**Exercise**
In your copy, include every line of the records exactly and no picture at all.
===== Listed entries
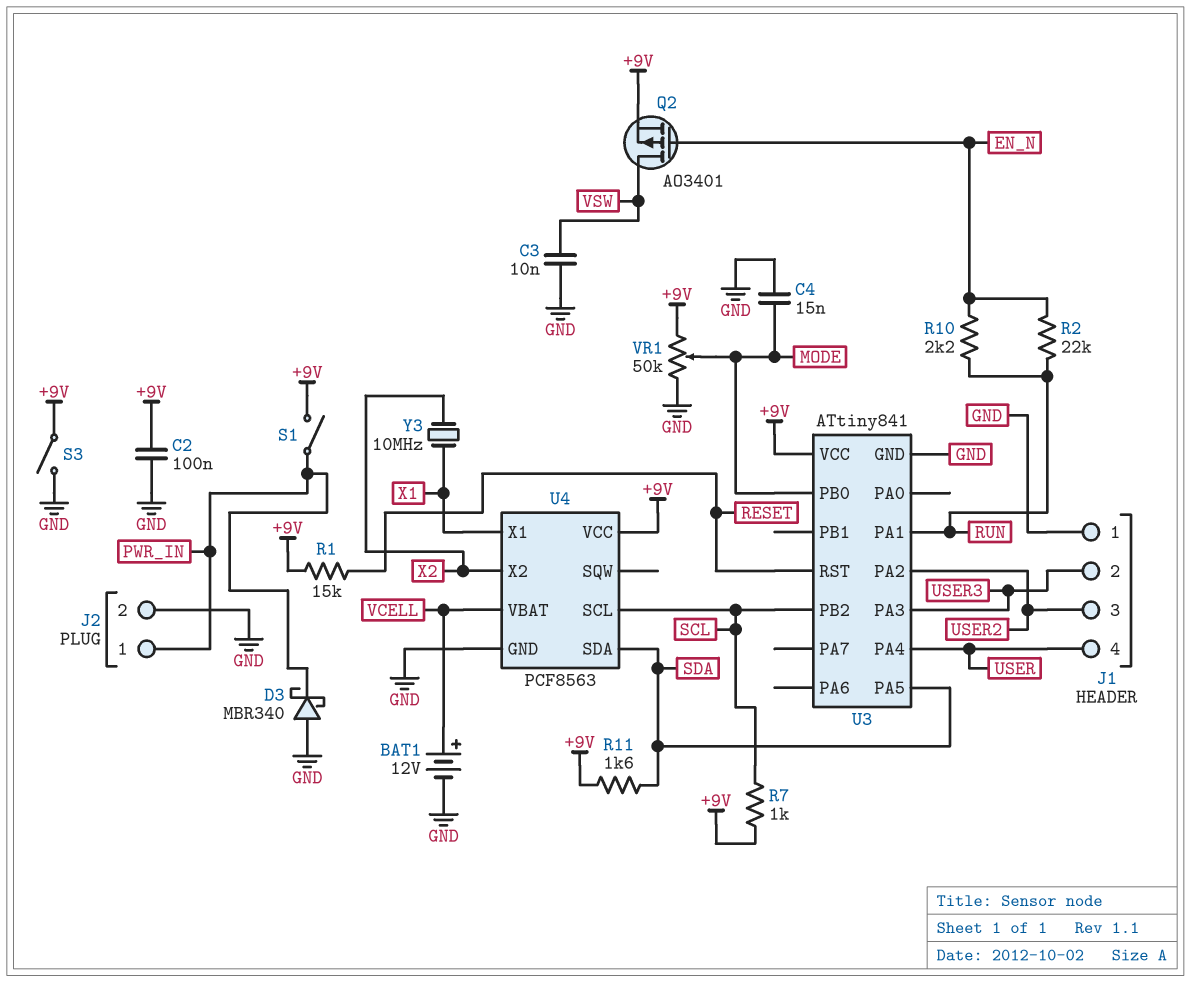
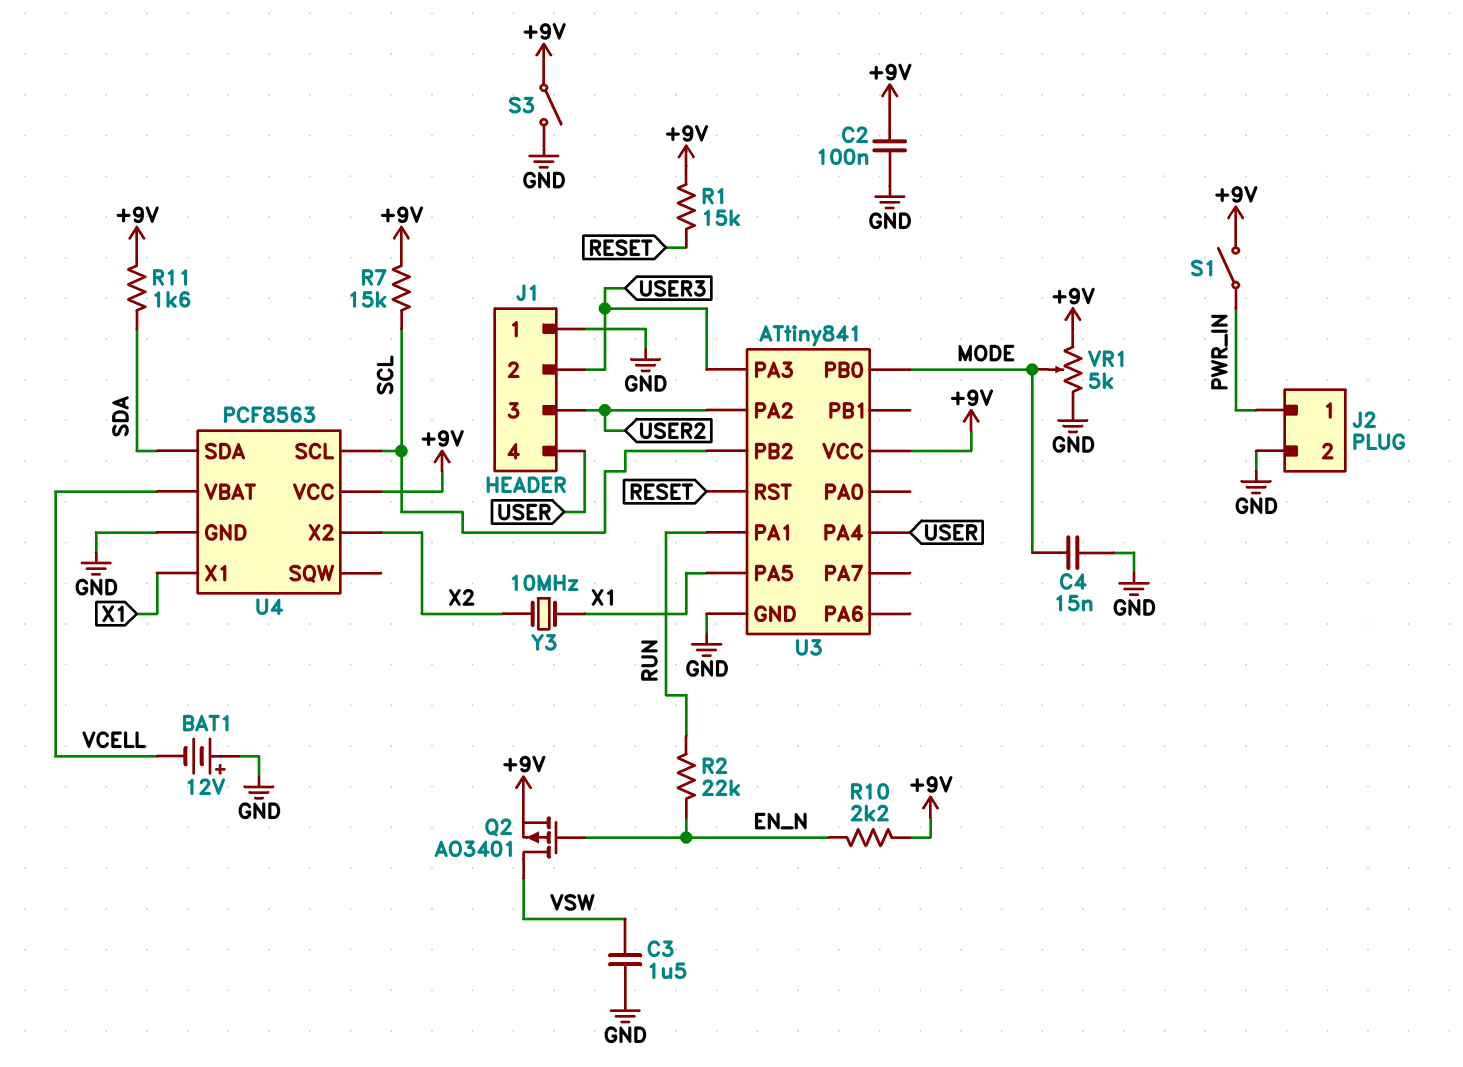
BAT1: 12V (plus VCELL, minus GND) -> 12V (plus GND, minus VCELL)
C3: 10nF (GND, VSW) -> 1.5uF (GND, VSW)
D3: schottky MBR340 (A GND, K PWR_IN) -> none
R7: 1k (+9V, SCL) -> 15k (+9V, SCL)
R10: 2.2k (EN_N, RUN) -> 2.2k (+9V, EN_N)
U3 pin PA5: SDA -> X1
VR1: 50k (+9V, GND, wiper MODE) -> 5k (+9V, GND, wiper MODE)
==========
**Finished exercise**
BAT1: 12V (plus VCELL, minus GND) -> 12V (plus GND, minus VCELL)
C3: 10nF (GND, VSW) -> 1.5uF (GND, VSW)
D3: schottky MBR340 (A GND, K PWR_IN) -> none
R7: 1k (+9V, SCL) -> 15k (+9V, SCL)
R10: 2.2k (EN_N, RUN) -> 2.2k (+9V, EN_N)
U3 pin PA5: SDA -> X1
VR1: 50k (+9V, GND, wiper MODE) -> 5k (+9V, GND, wiper MODE)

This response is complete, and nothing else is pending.